* **What to produce**
Set down the listing below verbatim, but only from its first line through the line containing "R7: 22k (SIG9, VS) -> 10k (SIG9, VS)".
***
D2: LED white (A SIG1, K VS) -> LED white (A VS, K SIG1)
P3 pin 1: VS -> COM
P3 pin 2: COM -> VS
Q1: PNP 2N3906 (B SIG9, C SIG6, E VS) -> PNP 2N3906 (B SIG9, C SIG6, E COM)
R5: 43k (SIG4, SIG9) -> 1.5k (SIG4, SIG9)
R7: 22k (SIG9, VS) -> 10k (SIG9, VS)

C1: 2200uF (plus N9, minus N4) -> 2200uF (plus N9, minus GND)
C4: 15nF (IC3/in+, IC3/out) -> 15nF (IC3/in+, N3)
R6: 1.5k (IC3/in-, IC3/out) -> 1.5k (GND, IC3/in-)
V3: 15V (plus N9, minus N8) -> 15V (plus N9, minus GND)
***
* **Solution to this exercise**
D2: LED white (A SIG1, K VS) -> LED white (A VS, K SIG1)
P3 pin 1: VS -> COM
P3 pin 2: COM -> VS
Q1: PNP 2N3906 (B SIG9, C SIG6, E VS) -> PNP 2N3906 (B SIG9, C SIG6, E COM)
R5: 43k (SIG4, SIG9) -> 1.5k (SIG4, SIG9)
R7: 22k (SIG9, VS) -> 10k (SIG9, VS)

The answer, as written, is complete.